> _What to produce_
Select the lines of the records containing the word "down" and list them.

(Records for the exercise)

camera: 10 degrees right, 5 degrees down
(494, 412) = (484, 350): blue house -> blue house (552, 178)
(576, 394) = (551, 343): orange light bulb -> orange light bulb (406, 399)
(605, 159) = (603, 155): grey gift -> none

(End Records for the exercise)
(Records for the exercise)

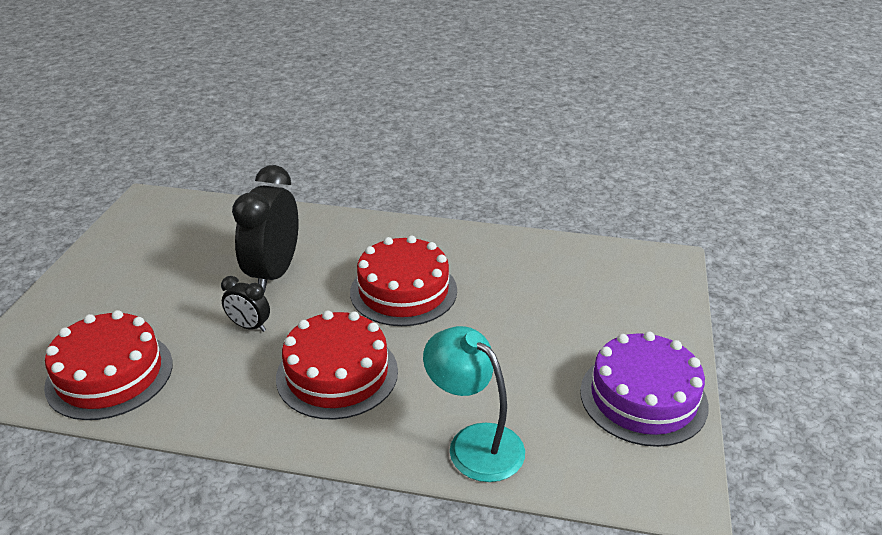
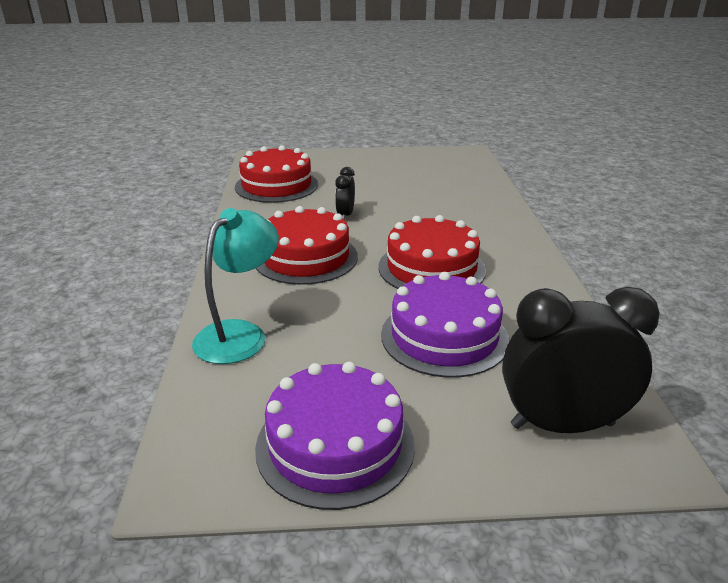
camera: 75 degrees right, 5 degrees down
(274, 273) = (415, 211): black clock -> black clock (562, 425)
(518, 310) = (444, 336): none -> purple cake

(End Records for the exercise)
(Records for the exercise)

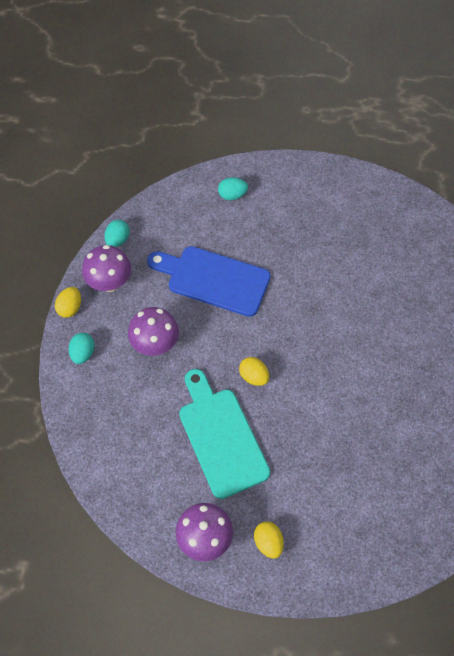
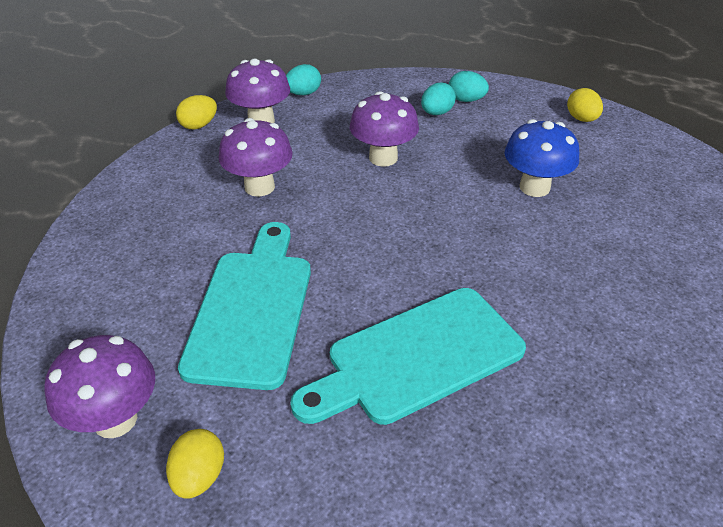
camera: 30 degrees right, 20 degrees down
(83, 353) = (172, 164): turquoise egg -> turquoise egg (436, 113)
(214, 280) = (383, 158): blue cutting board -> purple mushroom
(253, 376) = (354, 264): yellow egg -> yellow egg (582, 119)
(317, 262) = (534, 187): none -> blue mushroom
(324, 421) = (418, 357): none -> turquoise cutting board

(End Records for the exercise)

> _Result of the task_
camera: 10 degrees right, 5 degrees down
camera: 75 degrees right, 5 degrees down
camera: 30 degrees right, 20 degrees down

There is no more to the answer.